• TASK TO COMPLETE: After locating the line that contains "black glue stick: 6 -> 2" in the data below, set down exactly that line and each one after it through the line that contains "yellow phone: 5 -> 0", and nothing more.

• DATA:
* * *

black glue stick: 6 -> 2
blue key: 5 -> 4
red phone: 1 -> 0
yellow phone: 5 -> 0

* * *

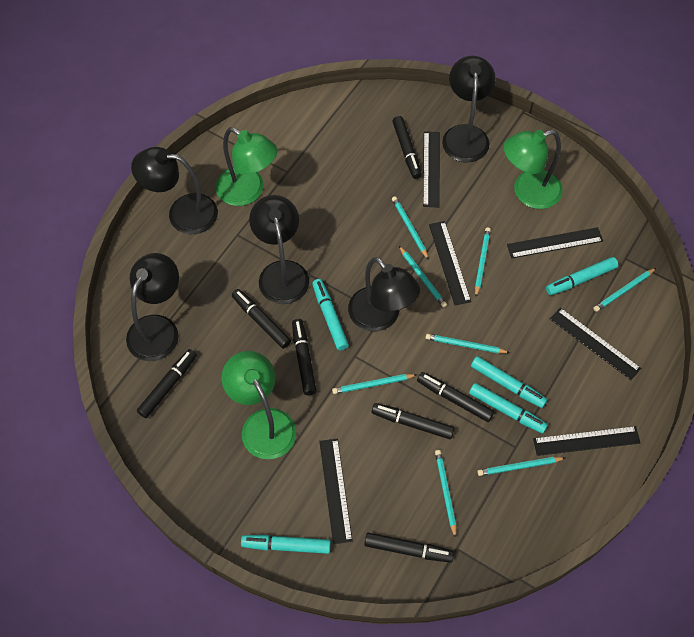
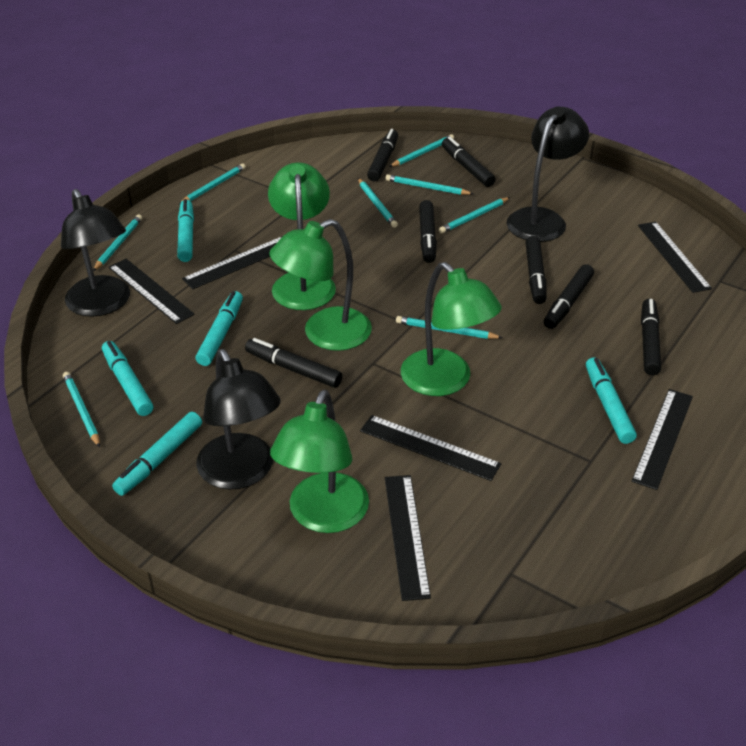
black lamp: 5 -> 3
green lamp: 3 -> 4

* * *

• YOUR SOLUTION:
black glue stick: 6 -> 2
blue key: 5 -> 4
red phone: 1 -> 0
yellow phone: 5 -> 0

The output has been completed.